Whenever a line in the records below holds the string "moved", copy it out.

__TASK DATA__.
============

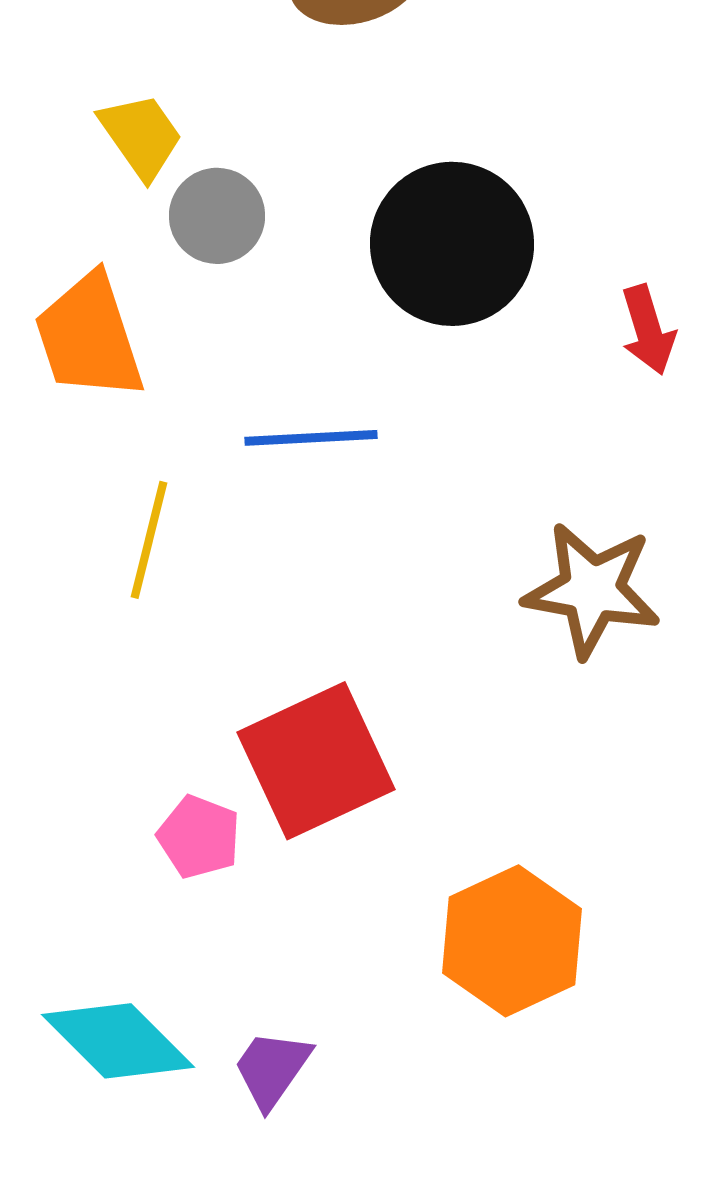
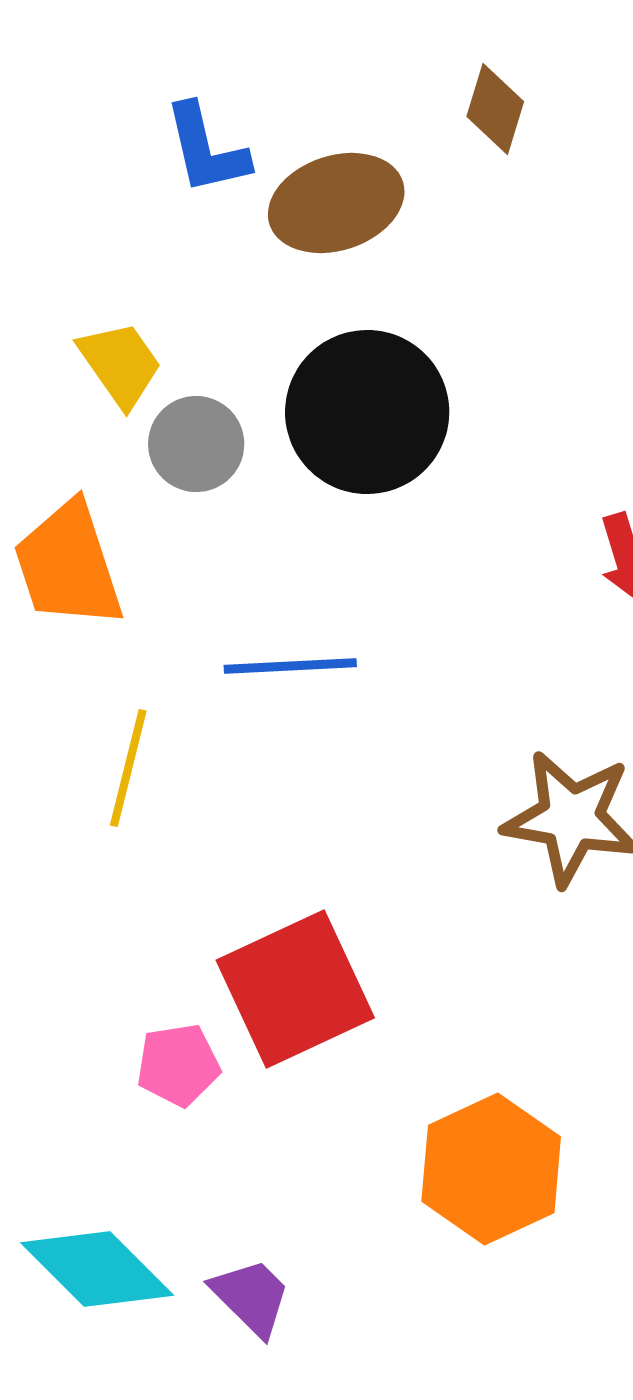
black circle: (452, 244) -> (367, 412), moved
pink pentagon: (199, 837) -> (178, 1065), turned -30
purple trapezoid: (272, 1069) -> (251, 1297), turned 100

============

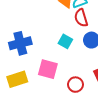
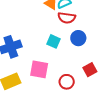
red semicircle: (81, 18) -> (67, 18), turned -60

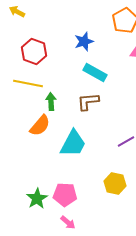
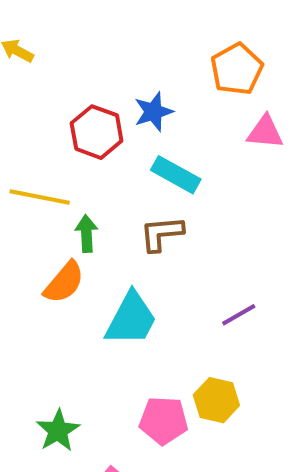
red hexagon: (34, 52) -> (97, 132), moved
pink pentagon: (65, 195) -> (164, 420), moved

============

__ANSWER SECTION__.
black circle: (452, 244) -> (367, 412), moved
red hexagon: (34, 52) -> (97, 132), moved
pink pentagon: (65, 195) -> (164, 420), moved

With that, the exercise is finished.